Spatial reasoning data
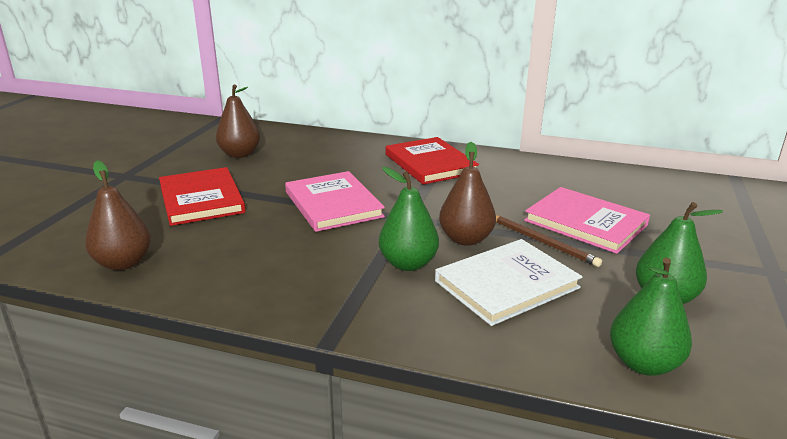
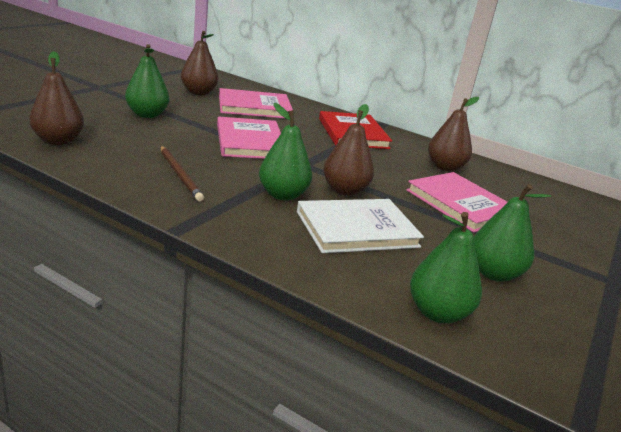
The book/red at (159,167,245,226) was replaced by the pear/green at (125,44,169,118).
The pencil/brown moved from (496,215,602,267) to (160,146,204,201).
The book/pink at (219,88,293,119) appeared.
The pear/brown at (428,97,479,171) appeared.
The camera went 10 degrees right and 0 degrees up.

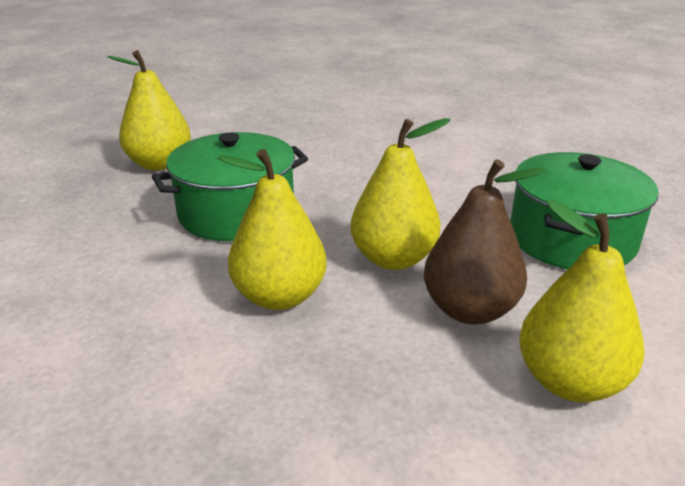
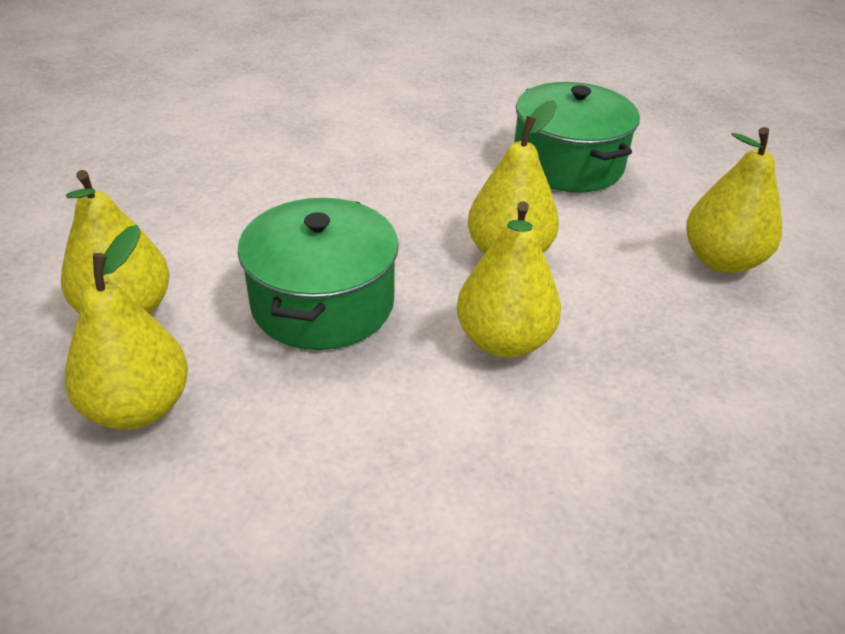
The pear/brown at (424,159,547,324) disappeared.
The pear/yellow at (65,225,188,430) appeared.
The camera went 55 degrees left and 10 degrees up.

TASK BRIEF - Skipping any pictures, copy the line that holds "The pear/brown at (428,97,479,171) appeared." and each line after it through the last line of the records, unchanged, and no other lines.

ANSWER SPACE -
The pear/brown at (428,97,479,171) appeared.
The camera went 10 degrees right and 0 degrees up.

The pear/brown at (424,159,547,324) disappeared.
The pear/yellow at (65,225,188,430) appeared.
The camera went 55 degrees left and 10 degrees up.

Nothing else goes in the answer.